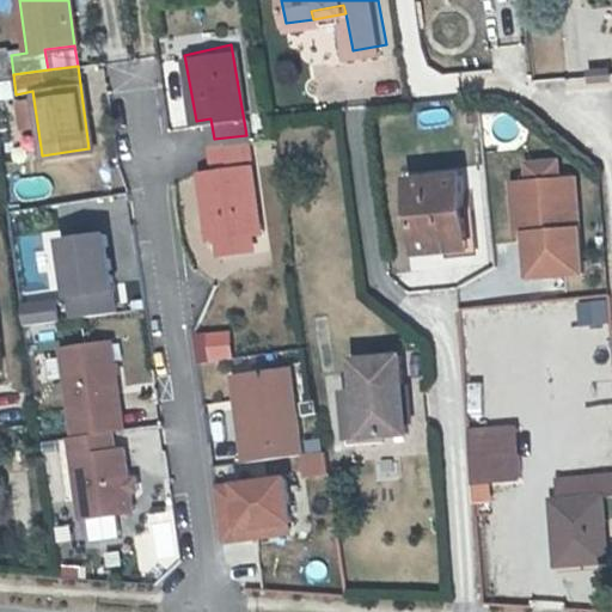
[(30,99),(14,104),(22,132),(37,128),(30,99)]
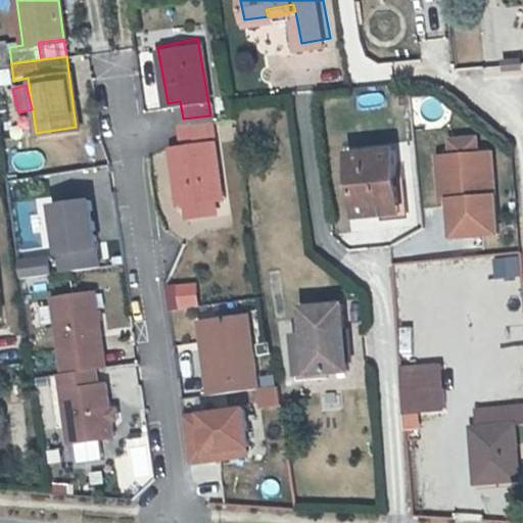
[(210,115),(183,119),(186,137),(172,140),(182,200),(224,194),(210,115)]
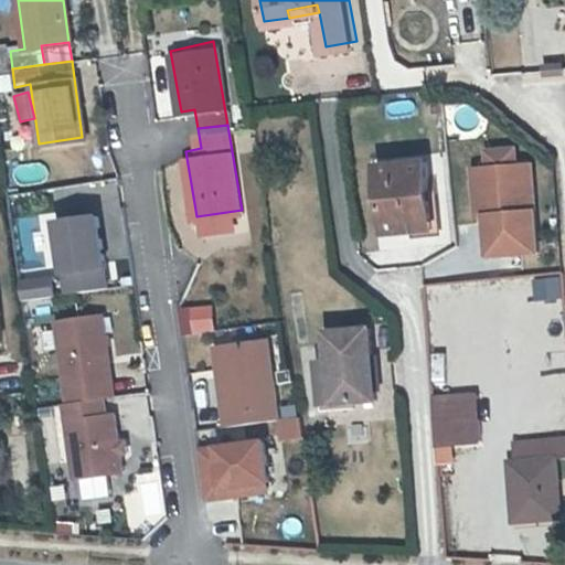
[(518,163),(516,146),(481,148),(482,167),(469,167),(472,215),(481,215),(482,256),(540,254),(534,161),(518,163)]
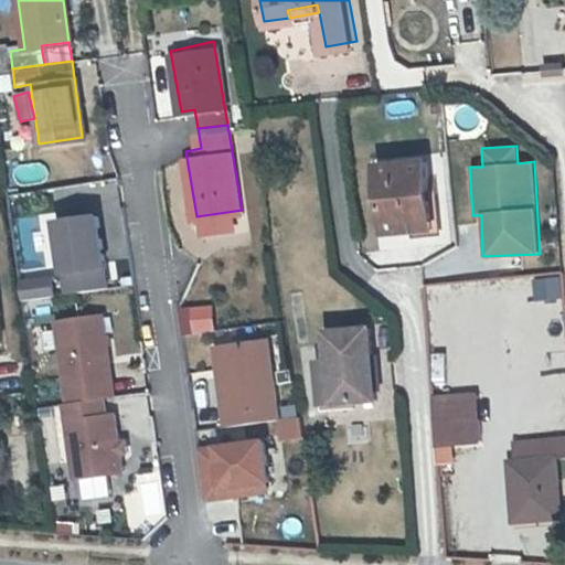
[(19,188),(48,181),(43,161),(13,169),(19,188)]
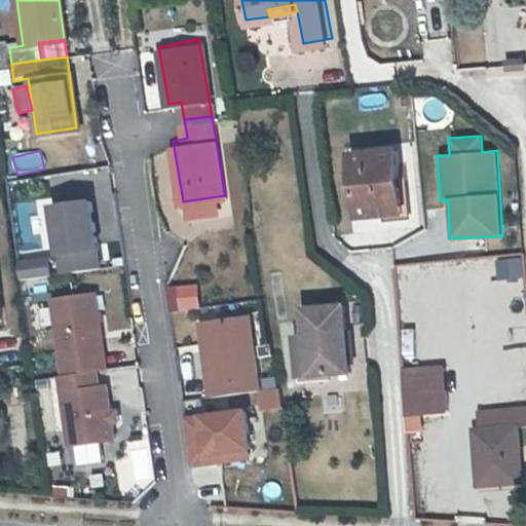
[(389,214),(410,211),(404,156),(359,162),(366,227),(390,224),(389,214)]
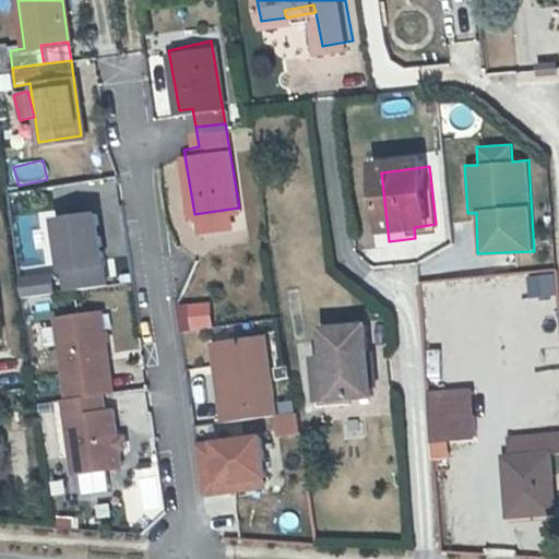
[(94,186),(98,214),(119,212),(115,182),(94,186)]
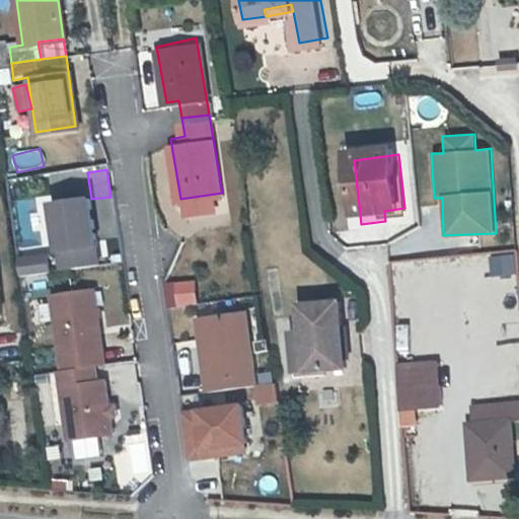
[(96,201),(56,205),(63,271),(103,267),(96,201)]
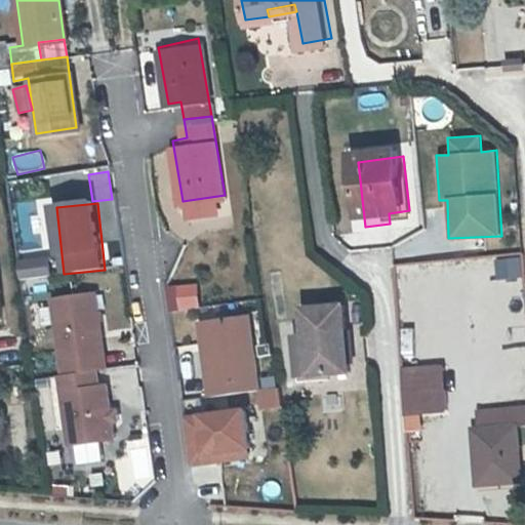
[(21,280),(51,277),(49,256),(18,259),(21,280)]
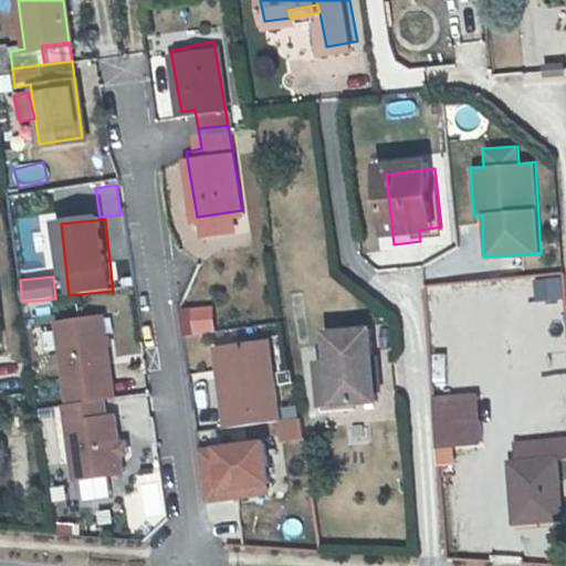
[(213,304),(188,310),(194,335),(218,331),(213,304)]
---
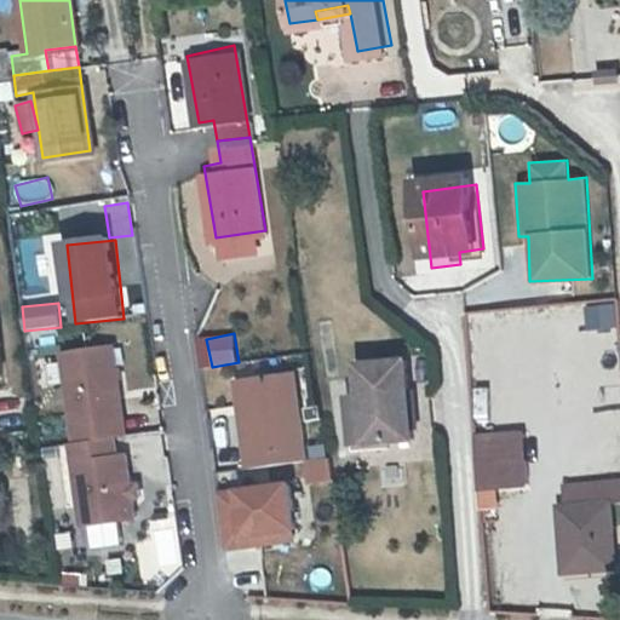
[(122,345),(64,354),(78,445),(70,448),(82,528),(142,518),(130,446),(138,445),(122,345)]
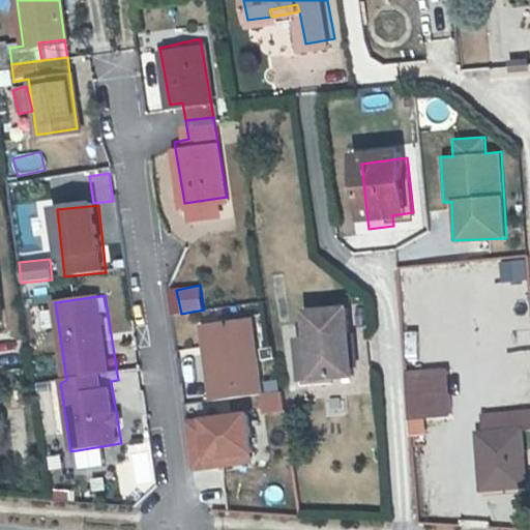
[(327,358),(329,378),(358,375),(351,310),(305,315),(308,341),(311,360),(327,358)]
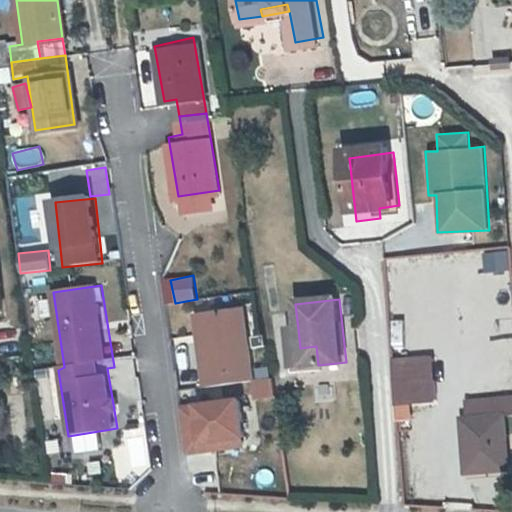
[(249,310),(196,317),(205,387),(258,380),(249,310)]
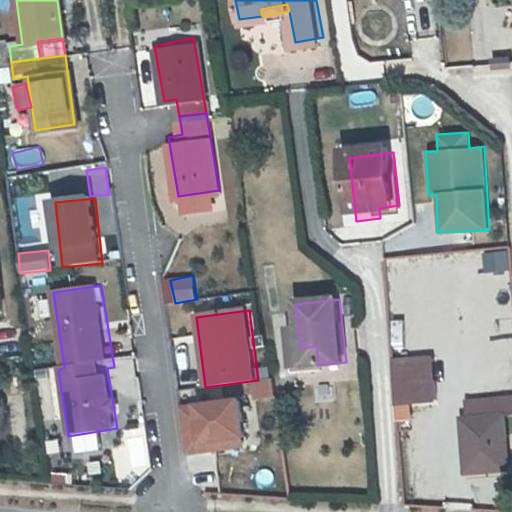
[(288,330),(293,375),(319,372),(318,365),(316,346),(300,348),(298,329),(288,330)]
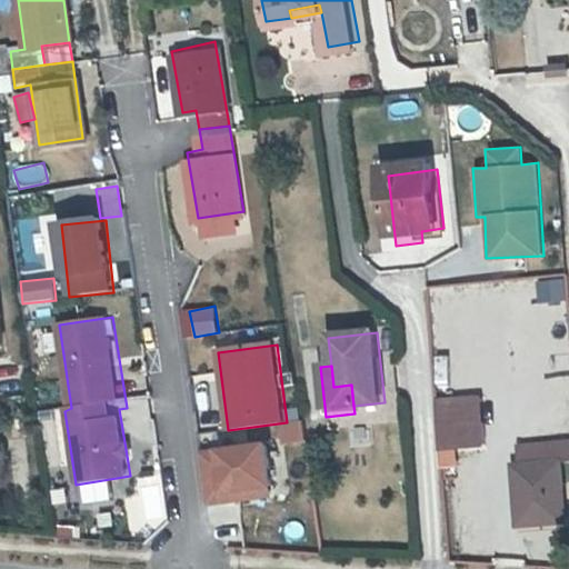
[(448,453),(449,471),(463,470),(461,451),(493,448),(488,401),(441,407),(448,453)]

#### [What the exercise asks]
An exact copy is needed. It runs from the line above containing "[(21,280),(51,277),(49,256),(18,259),(21,280)]" down to the line containing "[(213,304),(188,310),(194,335),(218,331),(213,304)]", both included, with no pictures.

#### [Written answer]
[(21,280),(51,277),(49,256),(18,259),(21,280)]
[(213,304),(188,310),(194,335),(218,331),(213,304)]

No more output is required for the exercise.